- TASK STATEMENT: In the listing below, locate the lines bearing the word "grey". Copy every one of them.

- DATA SECTION:
***
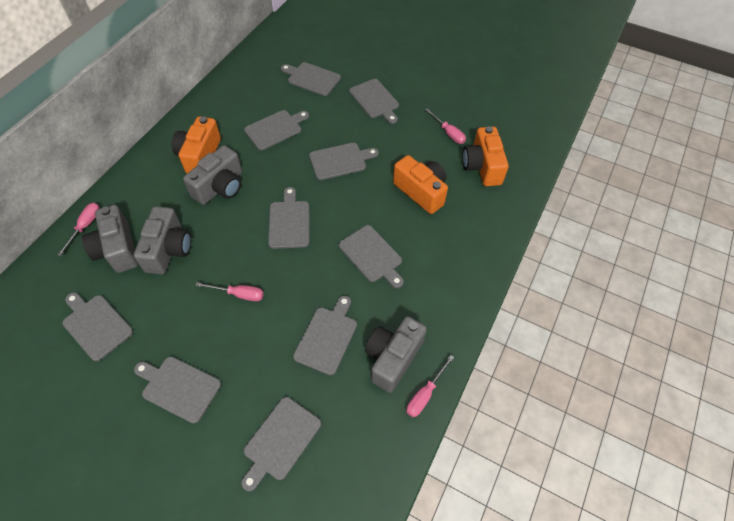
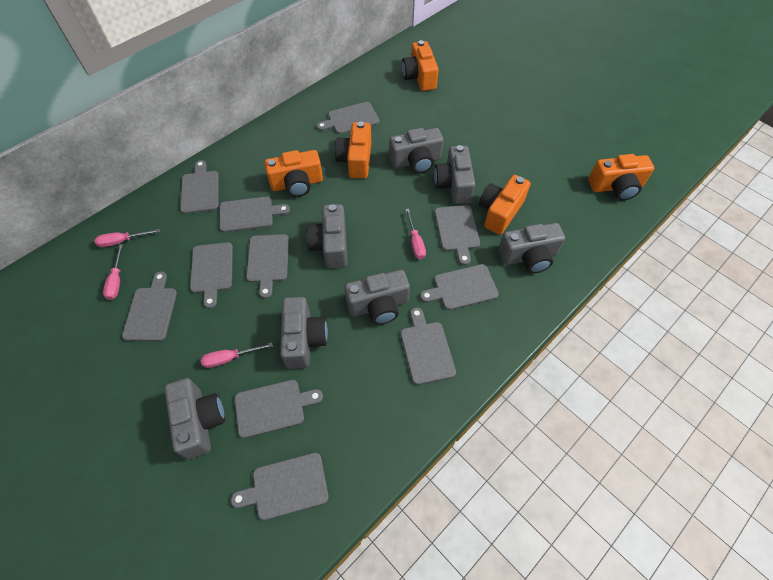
grey camera: 4 -> 7
grey cutting board: 10 -> 11
orange camera: 3 -> 5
***
- OUTPUT FOR THIS TASK:
grey camera: 4 -> 7
grey cutting board: 10 -> 11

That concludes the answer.